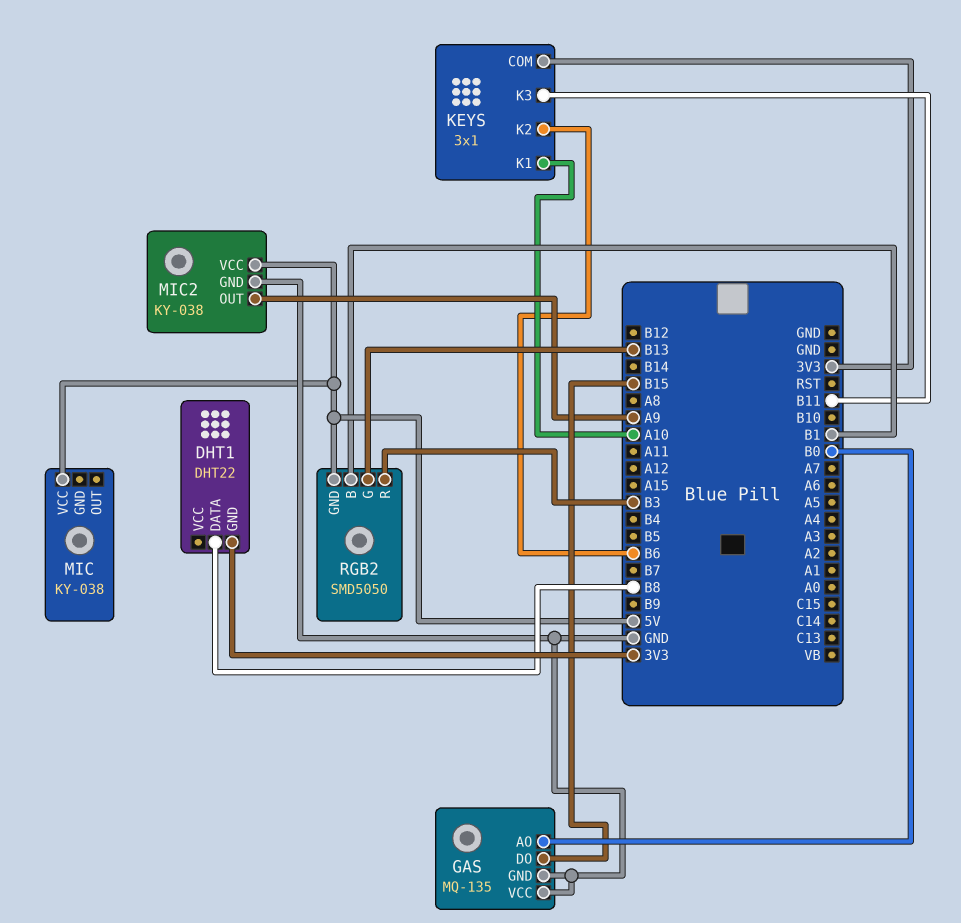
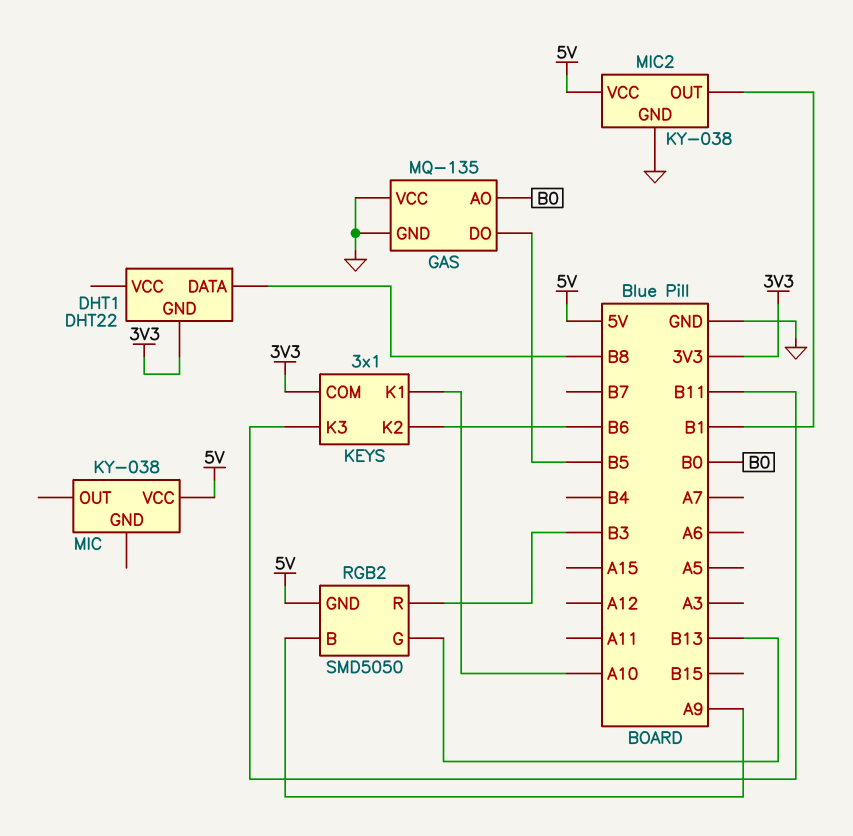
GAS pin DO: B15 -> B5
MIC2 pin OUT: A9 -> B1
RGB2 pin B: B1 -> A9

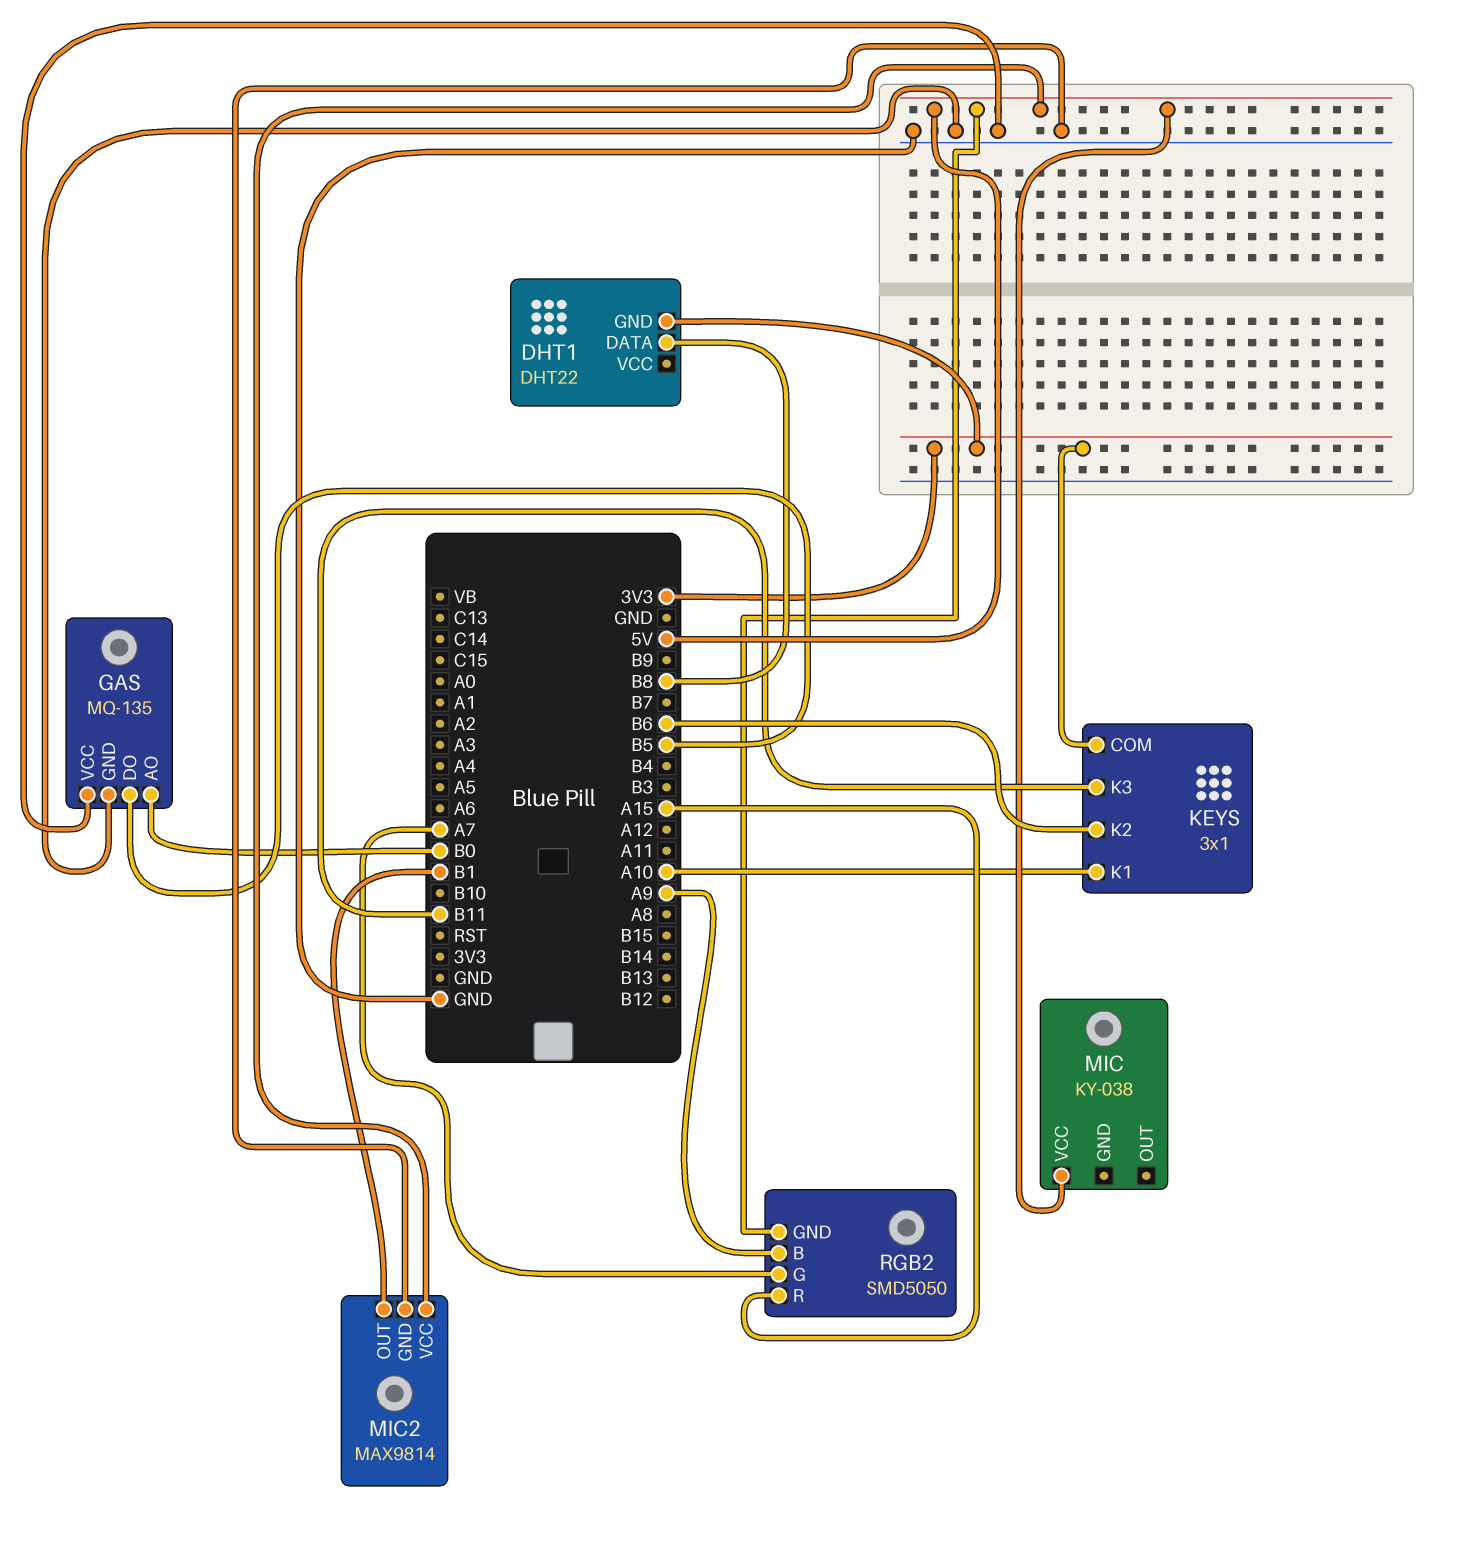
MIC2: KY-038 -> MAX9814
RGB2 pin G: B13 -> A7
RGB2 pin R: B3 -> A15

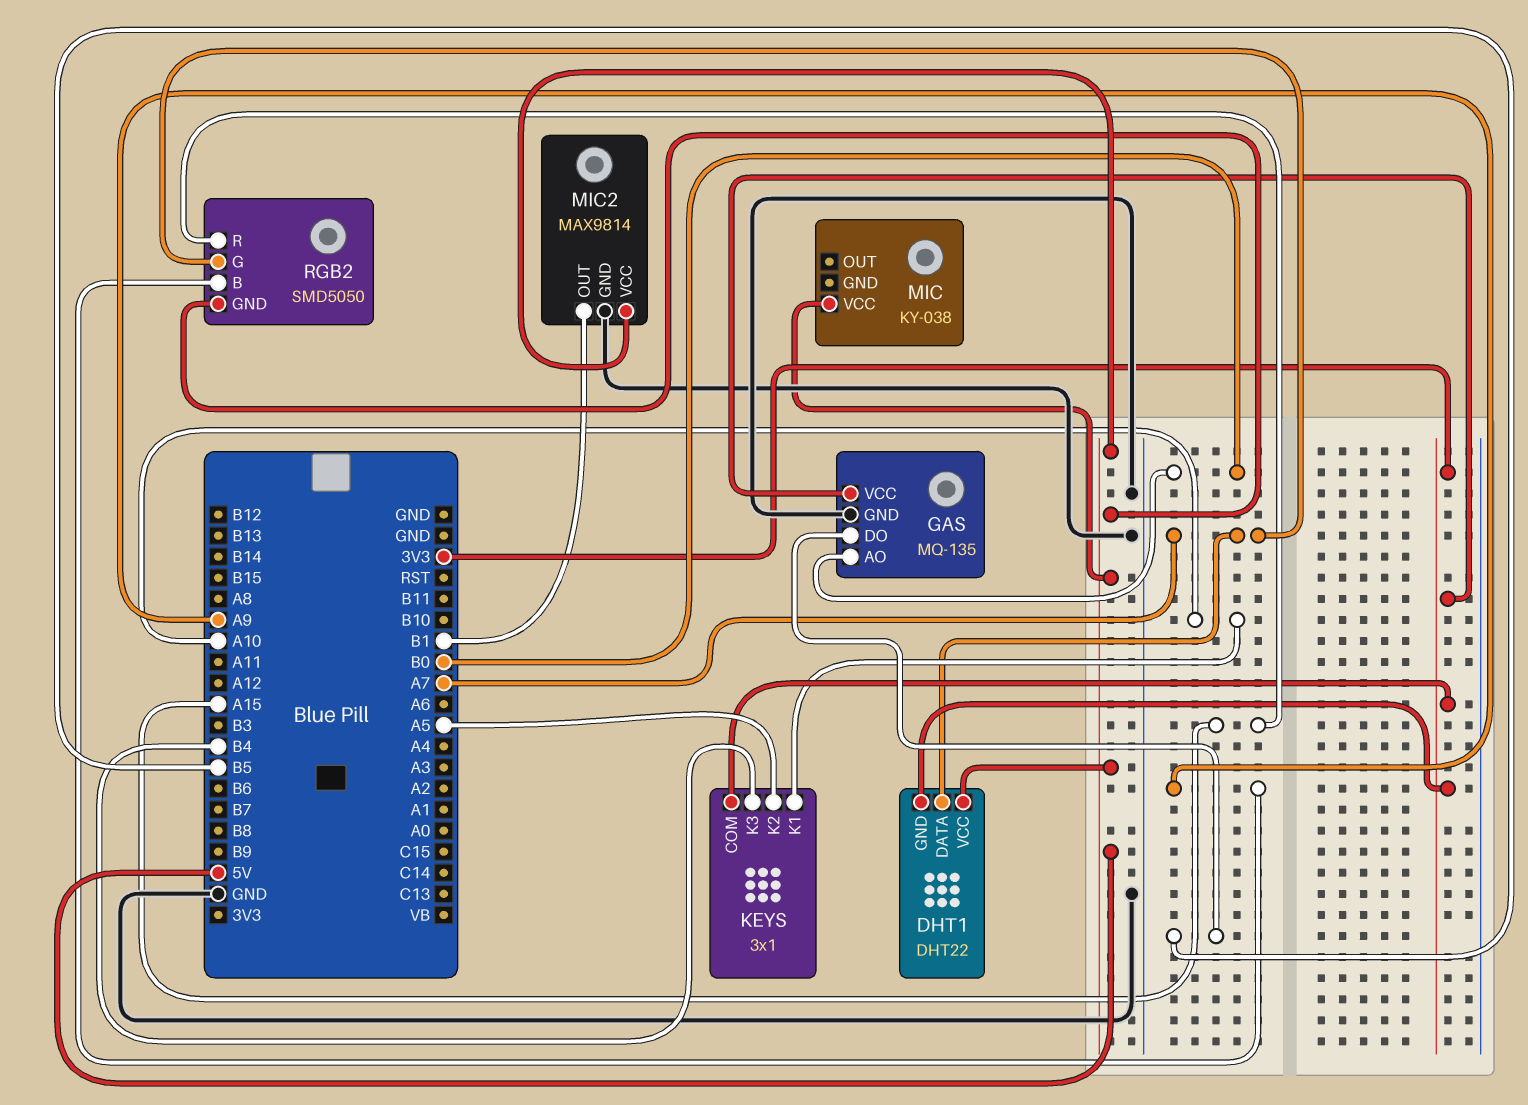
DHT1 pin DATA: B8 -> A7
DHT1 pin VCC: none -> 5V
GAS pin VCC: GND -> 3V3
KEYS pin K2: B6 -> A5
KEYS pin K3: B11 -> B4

§ What the exercise asks: Word for word, return the material above; the pictures stay out.

§ Solved problem:
GAS pin DO: B15 -> B5
MIC2 pin OUT: A9 -> B1
RGB2 pin B: B1 -> A9

MIC2: KY-038 -> MAX9814
RGB2 pin G: B13 -> A7
RGB2 pin R: B3 -> A15

DHT1 pin DATA: B8 -> A7
DHT1 pin VCC: none -> 5V
GAS pin VCC: GND -> 3V3
KEYS pin K2: B6 -> A5
KEYS pin K3: B11 -> B4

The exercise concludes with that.